(Records contained in a dataset)

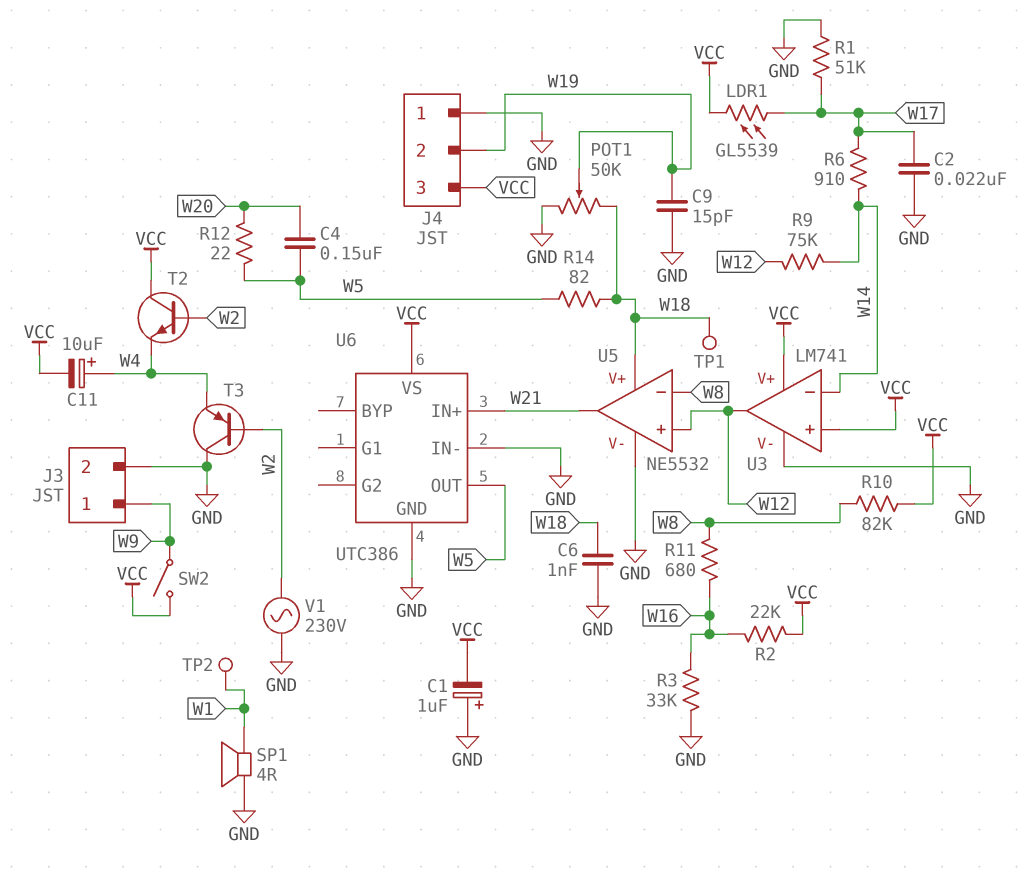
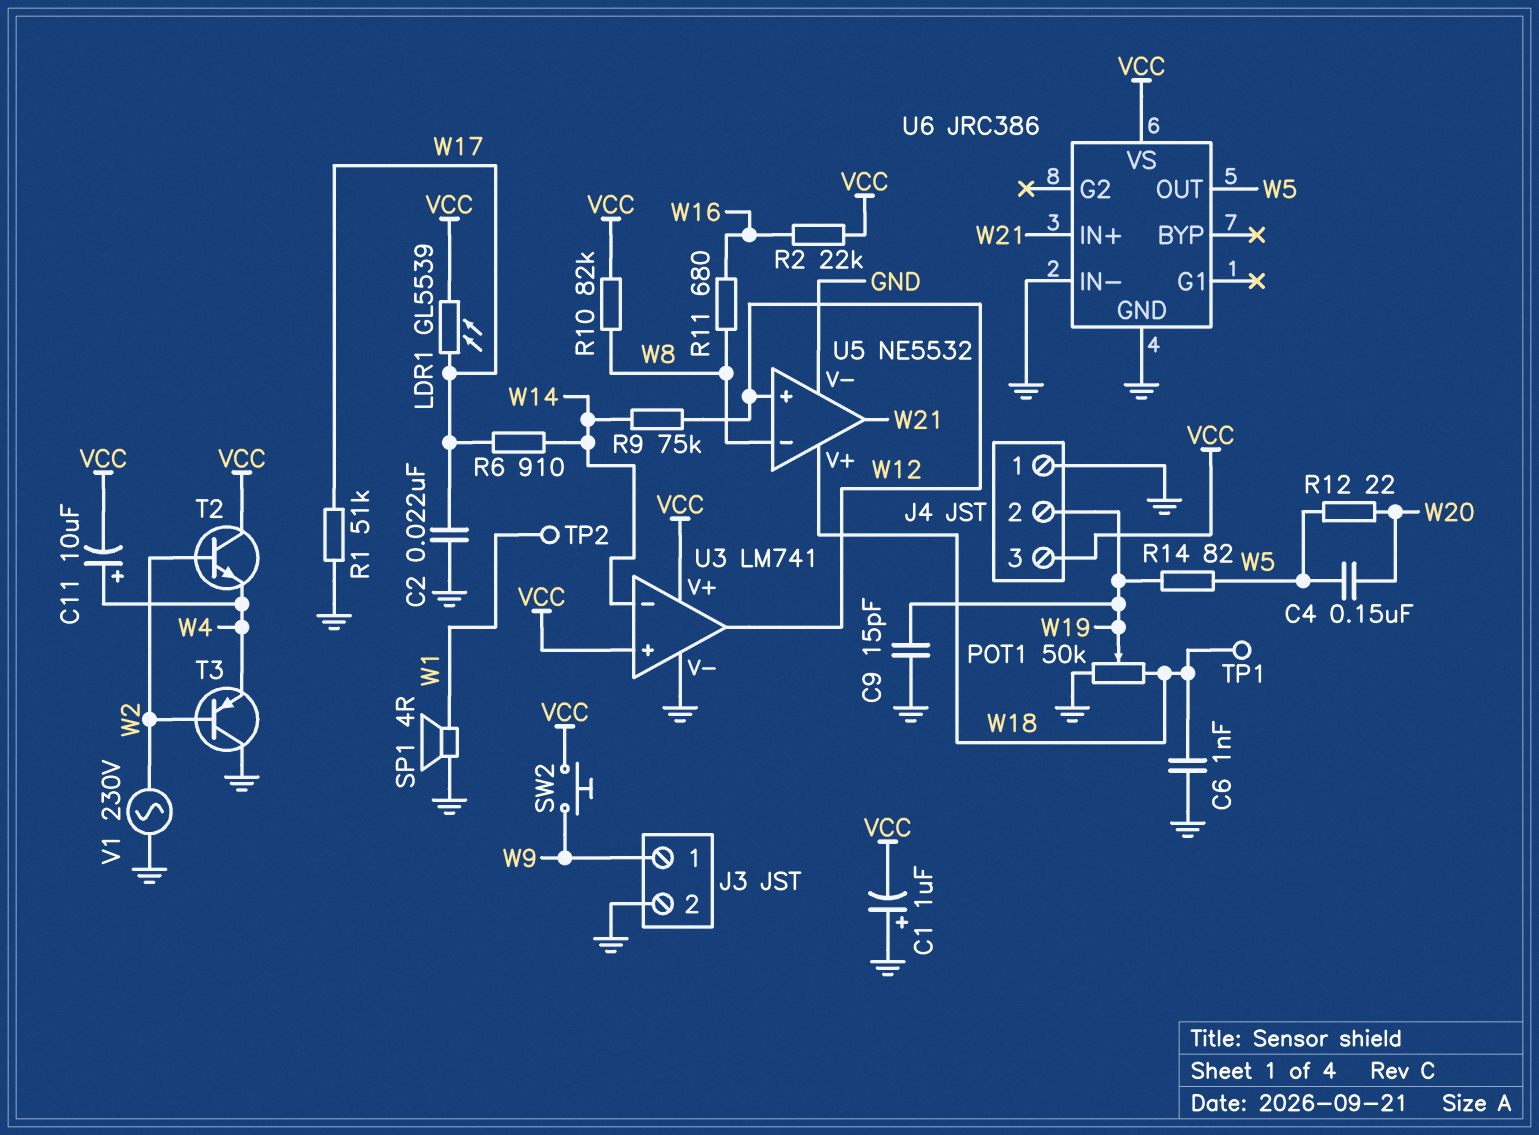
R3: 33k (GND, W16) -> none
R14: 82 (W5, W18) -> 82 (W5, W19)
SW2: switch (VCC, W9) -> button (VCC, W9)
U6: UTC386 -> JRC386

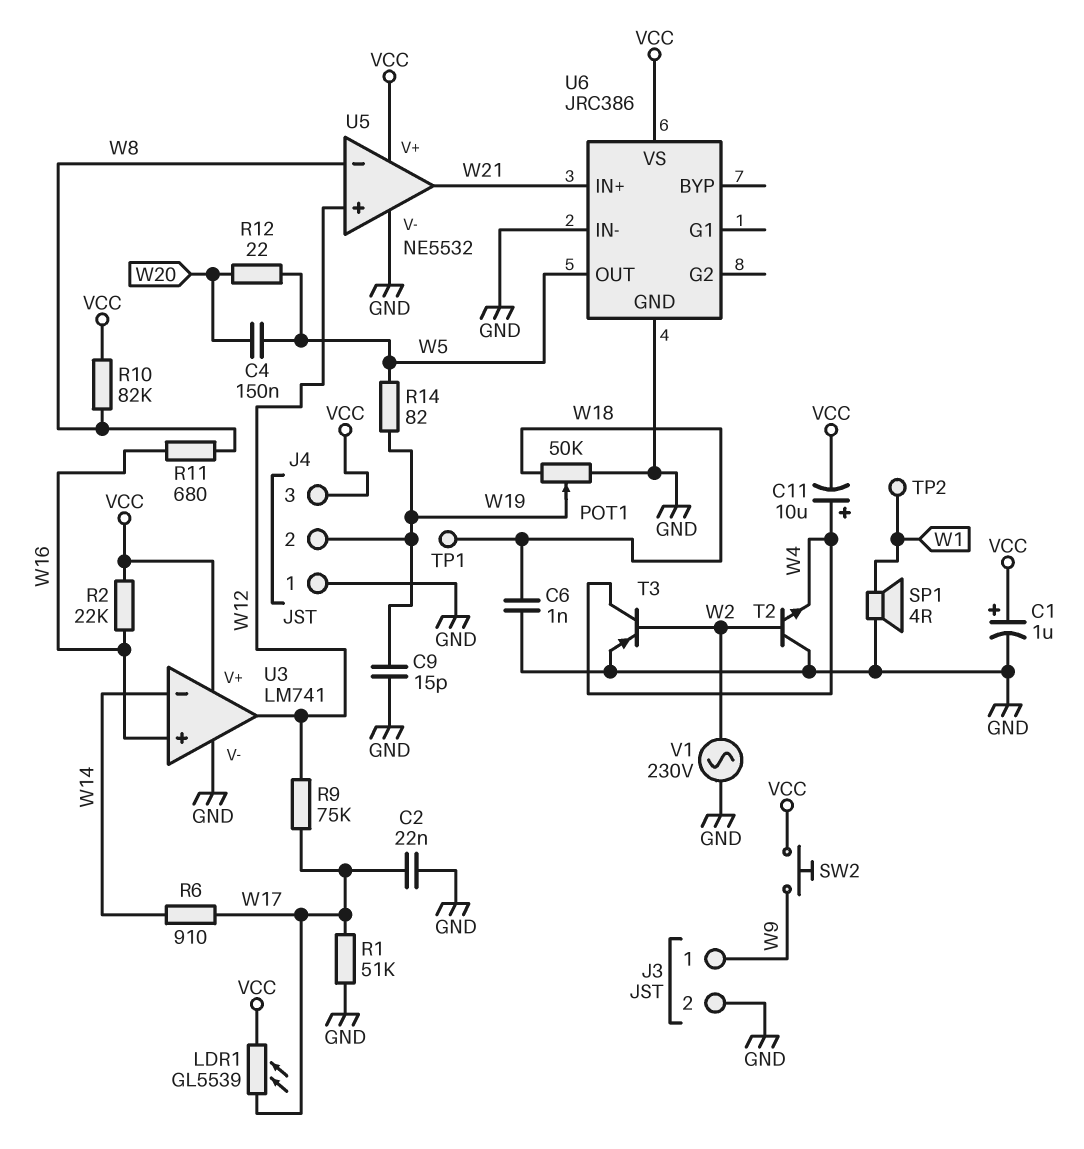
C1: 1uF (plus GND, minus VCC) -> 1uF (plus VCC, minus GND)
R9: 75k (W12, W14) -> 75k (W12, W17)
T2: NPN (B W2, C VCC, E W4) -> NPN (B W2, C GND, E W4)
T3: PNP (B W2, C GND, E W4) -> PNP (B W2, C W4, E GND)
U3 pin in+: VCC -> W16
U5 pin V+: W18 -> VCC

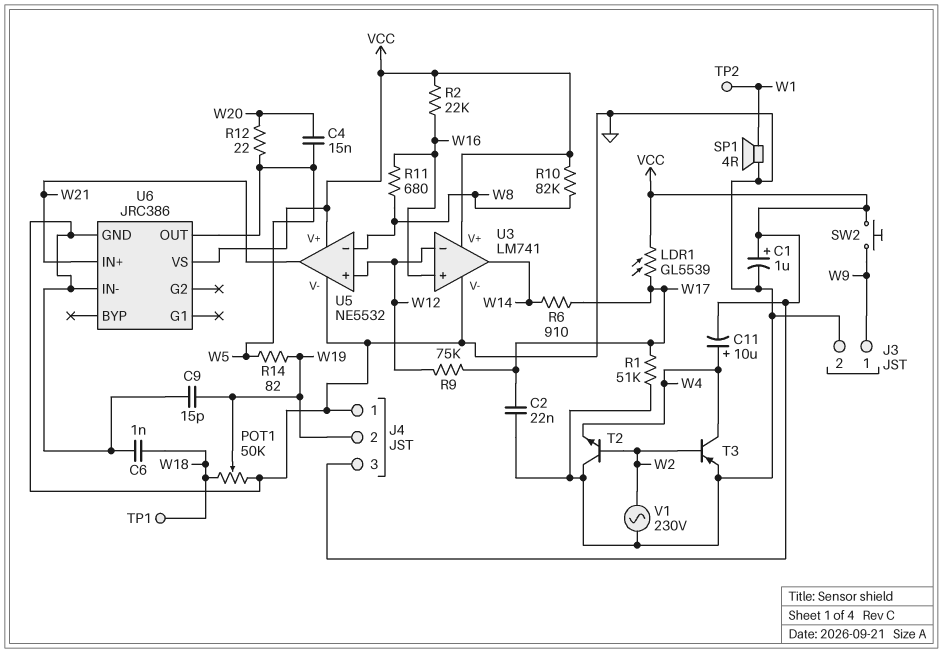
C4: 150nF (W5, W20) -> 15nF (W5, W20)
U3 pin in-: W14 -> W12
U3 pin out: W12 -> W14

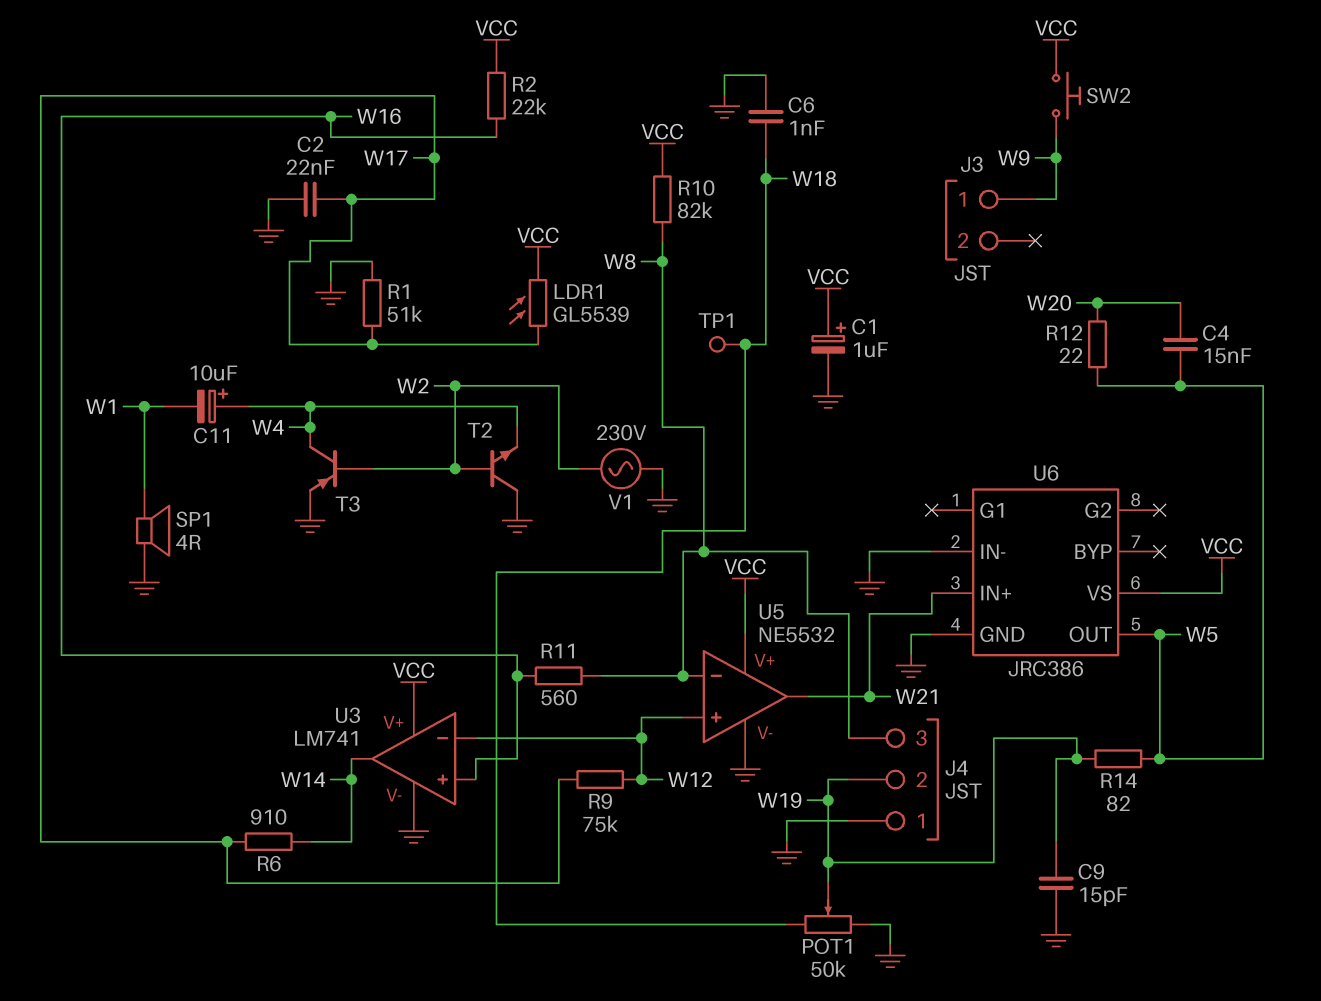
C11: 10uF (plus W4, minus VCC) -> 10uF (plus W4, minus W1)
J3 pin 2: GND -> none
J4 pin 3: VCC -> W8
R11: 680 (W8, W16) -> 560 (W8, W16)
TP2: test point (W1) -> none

[What you are asked to do]: All of the data above should be printed again exactly, though none of the pictures belong in the copy.

[Written reply]:
R3: 33k (GND, W16) -> none
R14: 82 (W5, W18) -> 82 (W5, W19)
SW2: switch (VCC, W9) -> button (VCC, W9)
U6: UTC386 -> JRC386

C1: 1uF (plus GND, minus VCC) -> 1uF (plus VCC, minus GND)
R9: 75k (W12, W14) -> 75k (W12, W17)
T2: NPN (B W2, C VCC, E W4) -> NPN (B W2, C GND, E W4)
T3: PNP (B W2, C GND, E W4) -> PNP (B W2, C W4, E GND)
U3 pin in+: VCC -> W16
U5 pin V+: W18 -> VCC

C4: 150nF (W5, W20) -> 15nF (W5, W20)
U3 pin in-: W14 -> W12
U3 pin out: W12 -> W14

C11: 10uF (plus W4, minus VCC) -> 10uF (plus W4, minus W1)
J3 pin 2: GND -> none
J4 pin 3: VCC -> W8
R11: 680 (W8, W16) -> 560 (W8, W16)
TP2: test point (W1) -> none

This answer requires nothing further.